● **What is required**:
Your response should consist of the entries below, reproduced exactly and without their images.
━━ Material shown ━━
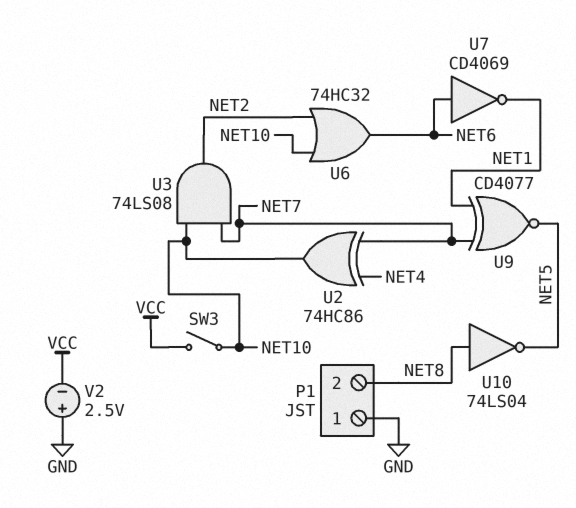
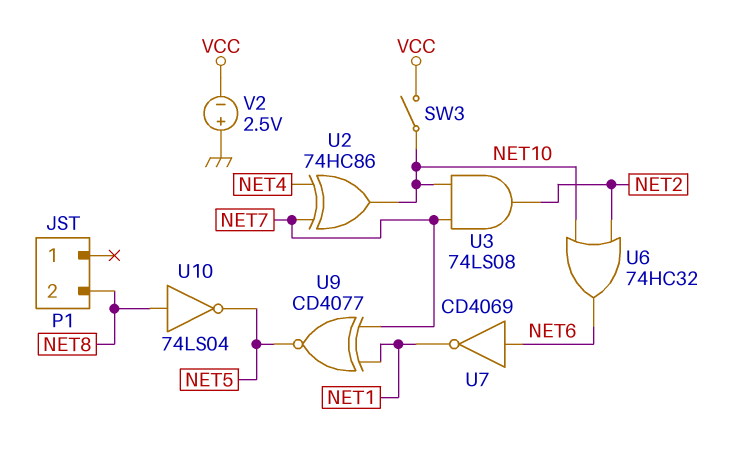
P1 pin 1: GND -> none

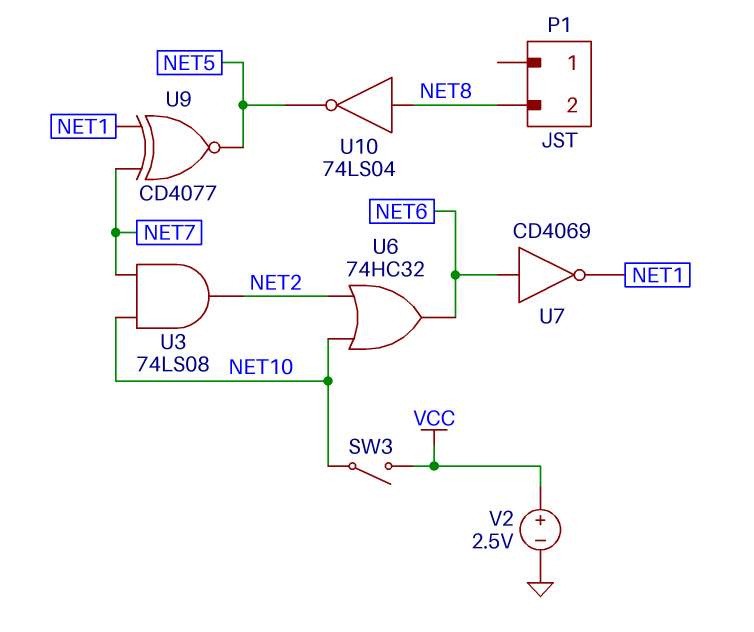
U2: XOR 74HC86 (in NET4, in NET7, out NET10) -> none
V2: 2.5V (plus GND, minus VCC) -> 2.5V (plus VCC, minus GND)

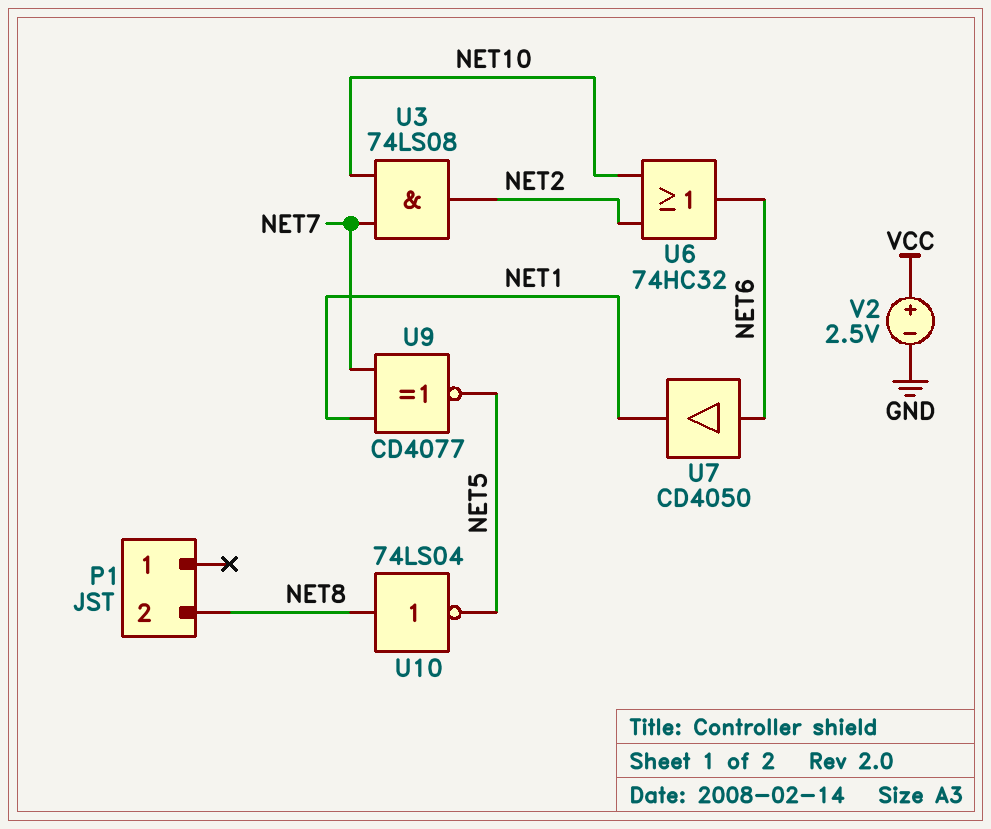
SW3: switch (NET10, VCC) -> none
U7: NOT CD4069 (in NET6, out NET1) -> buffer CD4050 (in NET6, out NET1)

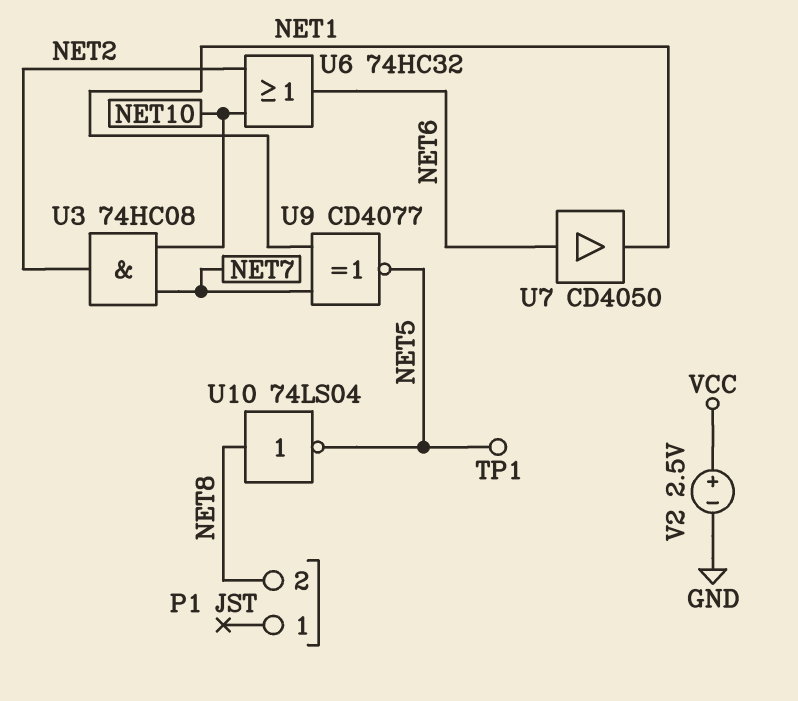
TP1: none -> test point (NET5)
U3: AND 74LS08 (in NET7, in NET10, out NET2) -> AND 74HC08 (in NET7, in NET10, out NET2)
━━━
● **Task solution**:
P1 pin 1: GND -> none

U2: XOR 74HC86 (in NET4, in NET7, out NET10) -> none
V2: 2.5V (plus GND, minus VCC) -> 2.5V (plus VCC, minus GND)

SW3: switch (NET10, VCC) -> none
U7: NOT CD4069 (in NET6, out NET1) -> buffer CD4050 (in NET6, out NET1)

TP1: none -> test point (NET5)
U3: AND 74LS08 (in NET7, in NET10, out NET2) -> AND 74HC08 (in NET7, in NET10, out NET2)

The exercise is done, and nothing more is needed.